### About this exercise:
Take the data below and filter it for lines containing the word "DGND"; show each line found.

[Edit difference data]
^^^^^^^^^^^^^^^^

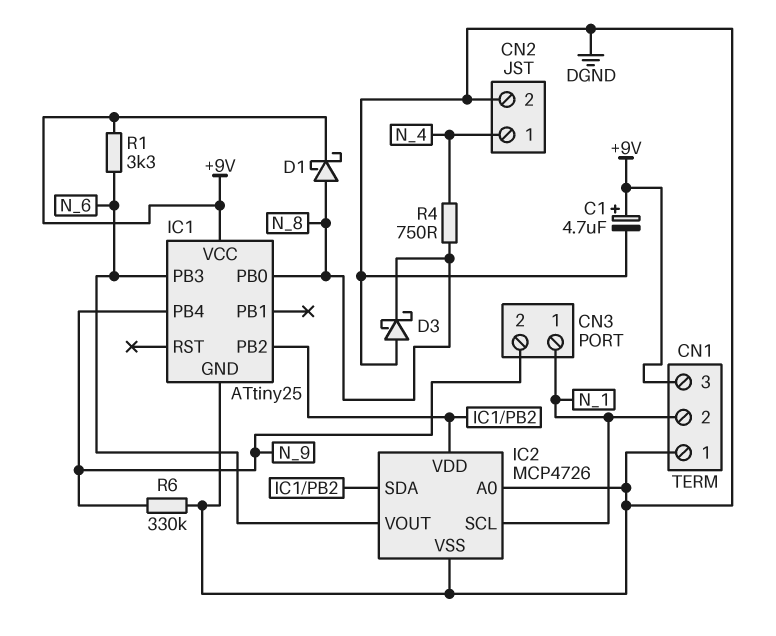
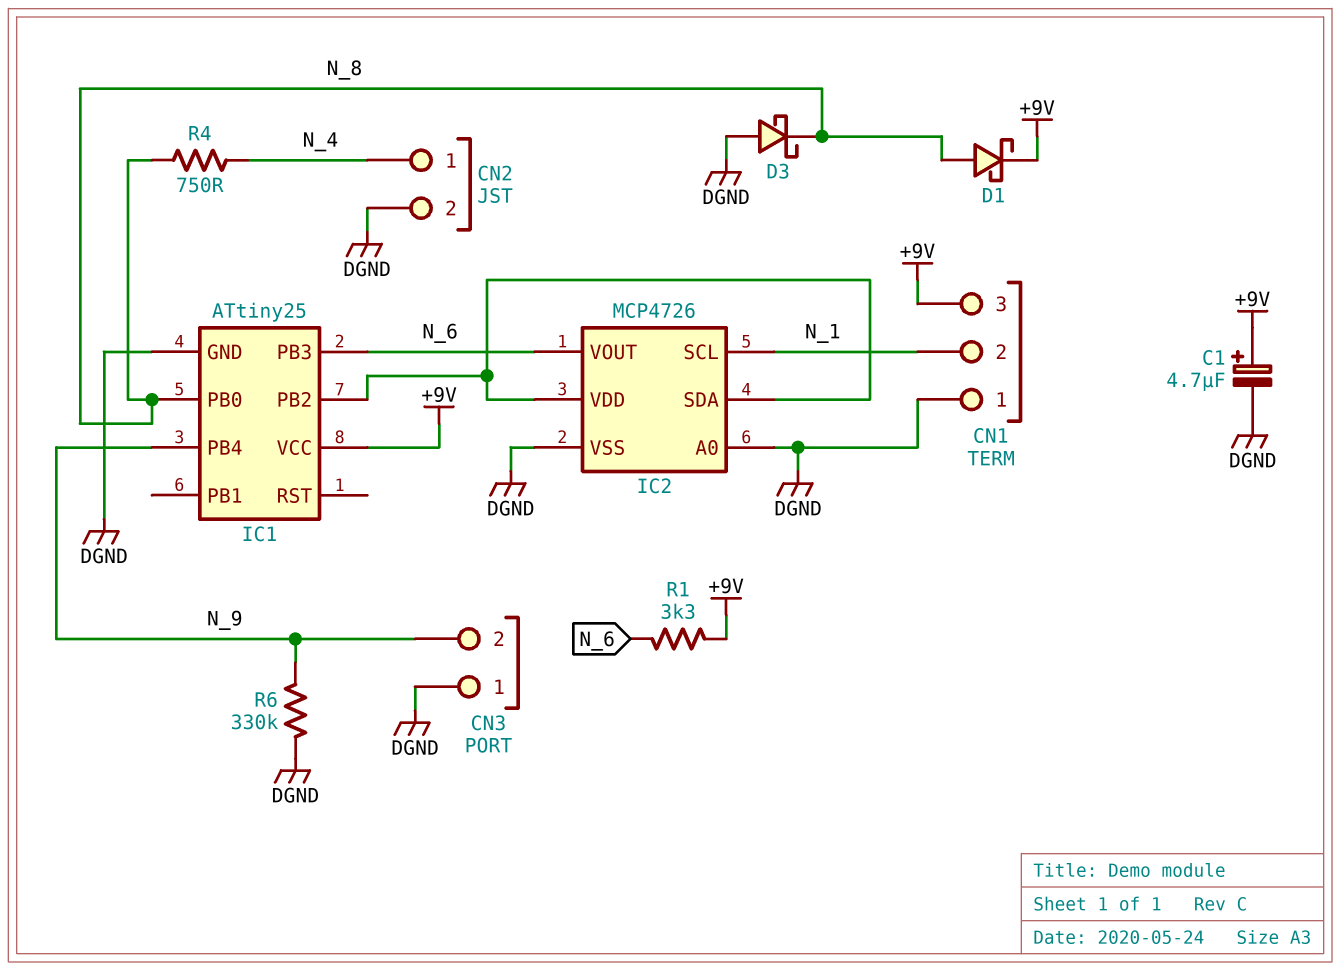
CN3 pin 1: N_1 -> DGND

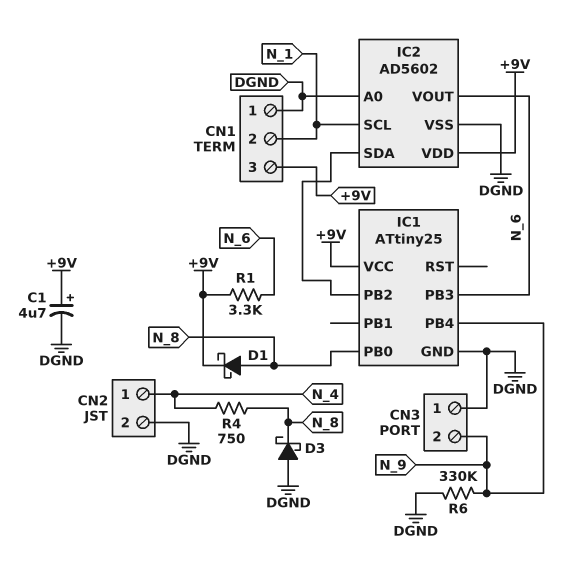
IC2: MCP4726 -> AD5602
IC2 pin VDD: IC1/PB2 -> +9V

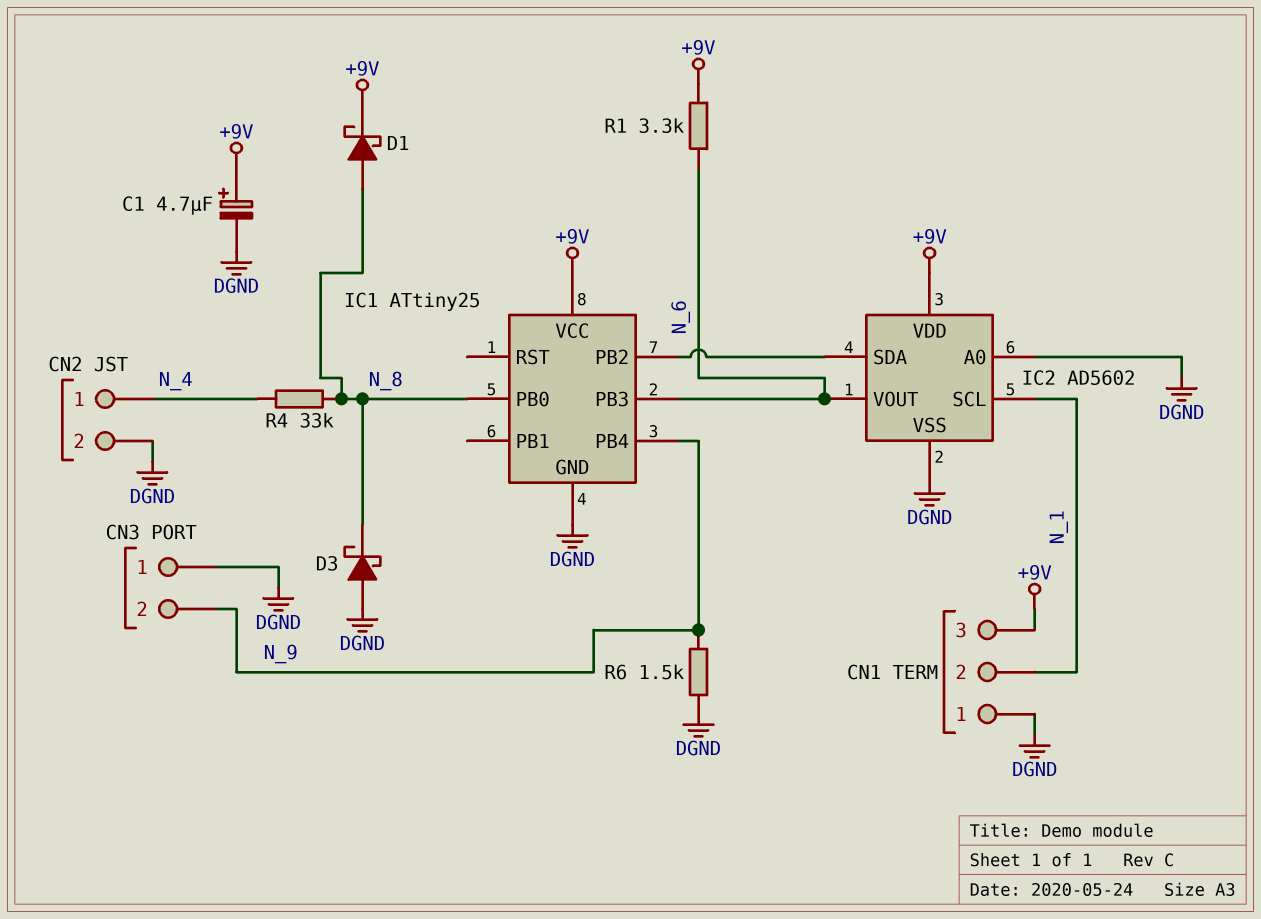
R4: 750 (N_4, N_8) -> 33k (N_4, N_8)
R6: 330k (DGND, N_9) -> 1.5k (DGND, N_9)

^^^^^^^^^^^^^^^^

### Task response:
CN3 pin 1: N_1 -> DGND
R6: 330k (DGND, N_9) -> 1.5k (DGND, N_9)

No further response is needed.